PROVIDED MATERIAL =>
▼

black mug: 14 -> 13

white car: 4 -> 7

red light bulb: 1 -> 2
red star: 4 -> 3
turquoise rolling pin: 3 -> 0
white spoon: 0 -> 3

▲

AIM OF THE TASK =>
Retype exactly, please, only the lines of the entries that run from the one containing "red light bulb: 1 -> 2" to the last.

RESULT OF THIS TASK =>
red light bulb: 1 -> 2
red star: 4 -> 3
turquoise rolling pin: 3 -> 0
white spoon: 0 -> 3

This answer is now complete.